Problem details:
Only the lines holding the word "depth" are wanted; copy each of them from the listing.

Input for this task:
::::::

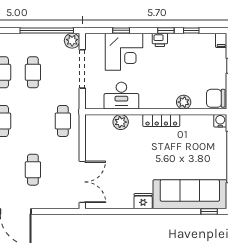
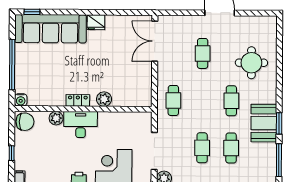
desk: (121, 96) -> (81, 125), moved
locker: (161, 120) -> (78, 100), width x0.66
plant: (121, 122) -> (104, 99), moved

::::::

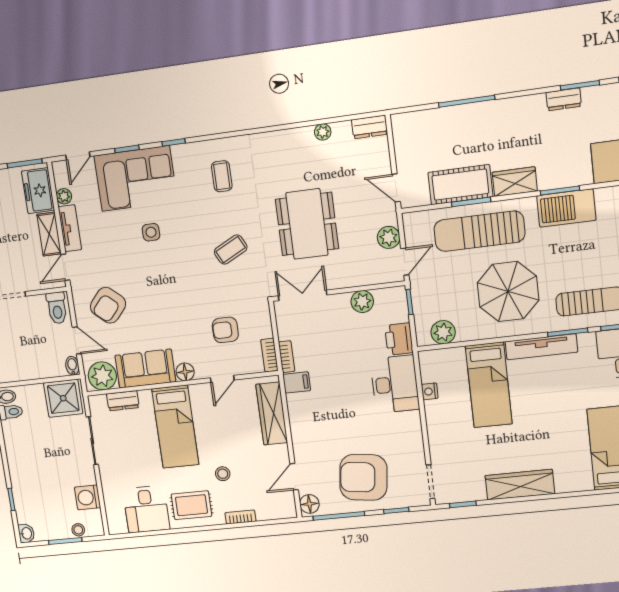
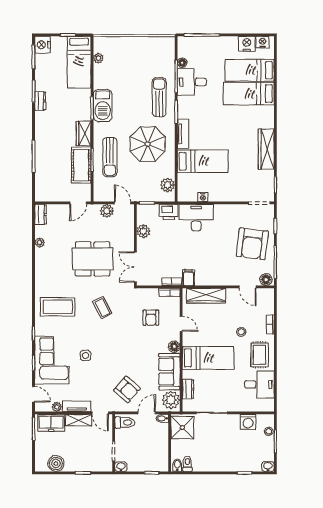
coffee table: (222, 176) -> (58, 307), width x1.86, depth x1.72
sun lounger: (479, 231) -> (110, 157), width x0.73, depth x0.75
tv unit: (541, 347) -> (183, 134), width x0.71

::::::

Answer to this exercise:
coffee table: (222, 176) -> (58, 307), width x1.86, depth x1.72
sun lounger: (479, 231) -> (110, 157), width x0.73, depth x0.75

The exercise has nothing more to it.